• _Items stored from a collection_
*-*-*

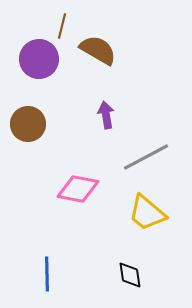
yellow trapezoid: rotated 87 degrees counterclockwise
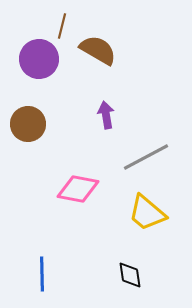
blue line: moved 5 px left
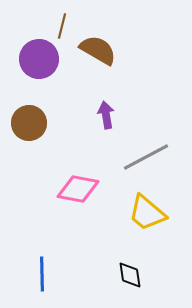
brown circle: moved 1 px right, 1 px up
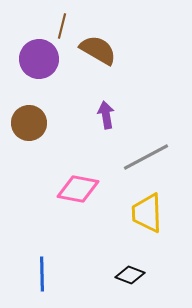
yellow trapezoid: rotated 48 degrees clockwise
black diamond: rotated 60 degrees counterclockwise
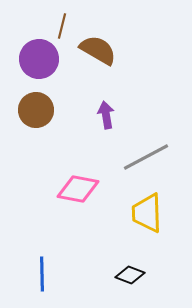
brown circle: moved 7 px right, 13 px up
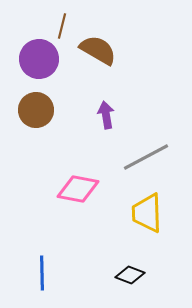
blue line: moved 1 px up
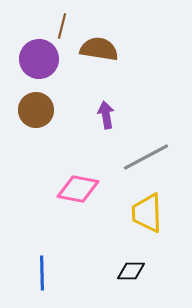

*-*-*

Copy every line of the listing above word for word, leaving out the pictures.

yellow trapezoid: rotated 87 degrees counterclockwise
blue line: moved 5 px left
brown circle: moved 1 px right, 1 px up
yellow trapezoid: rotated 48 degrees clockwise
black diamond: rotated 60 degrees counterclockwise
brown circle: moved 7 px right, 13 px up
blue line: moved 1 px up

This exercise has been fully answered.